## [Brief]
Repeat the listing below in full and exactly, but without its pictures.

## [Data excerpt]
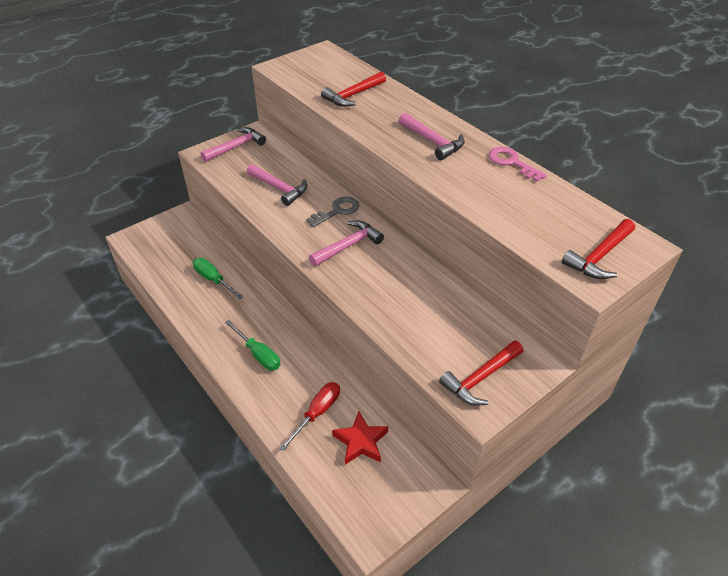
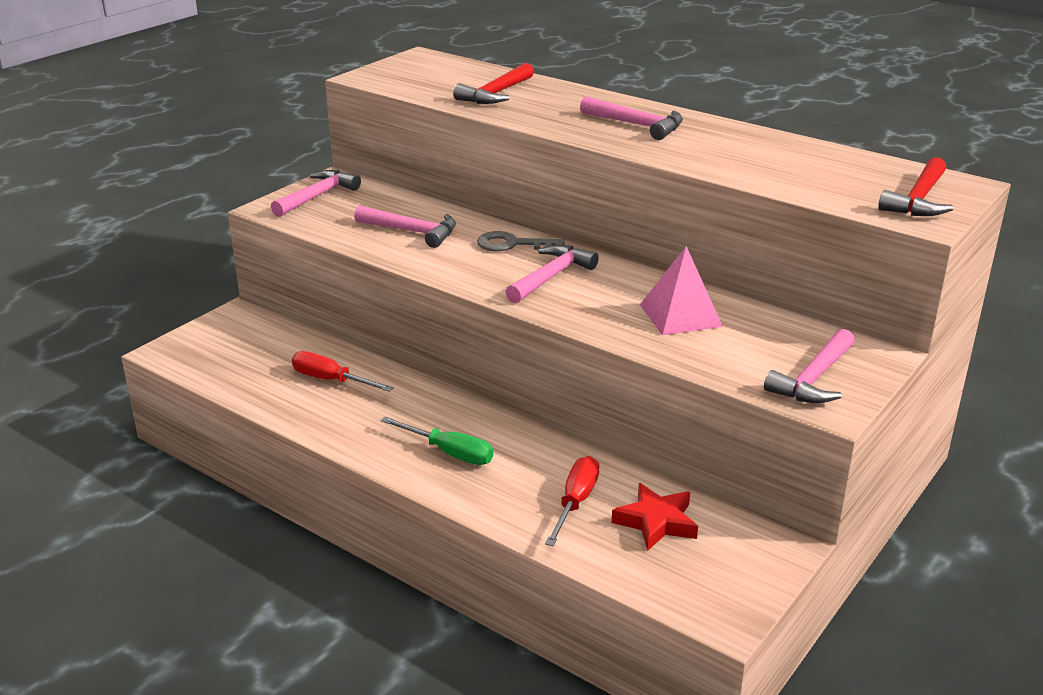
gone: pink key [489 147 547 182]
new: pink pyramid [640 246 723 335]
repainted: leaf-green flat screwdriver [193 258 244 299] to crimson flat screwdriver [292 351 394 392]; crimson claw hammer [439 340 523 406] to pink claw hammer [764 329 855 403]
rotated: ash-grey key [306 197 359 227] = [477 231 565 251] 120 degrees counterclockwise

## [Response for this exercise]
gone: pink key [489 147 547 182]
new: pink pyramid [640 246 723 335]
repainted: leaf-green flat screwdriver [193 258 244 299] to crimson flat screwdriver [292 351 394 392]; crimson claw hammer [439 340 523 406] to pink claw hammer [764 329 855 403]
rotated: ash-grey key [306 197 359 227] = [477 231 565 251] 120 degrees counterclockwise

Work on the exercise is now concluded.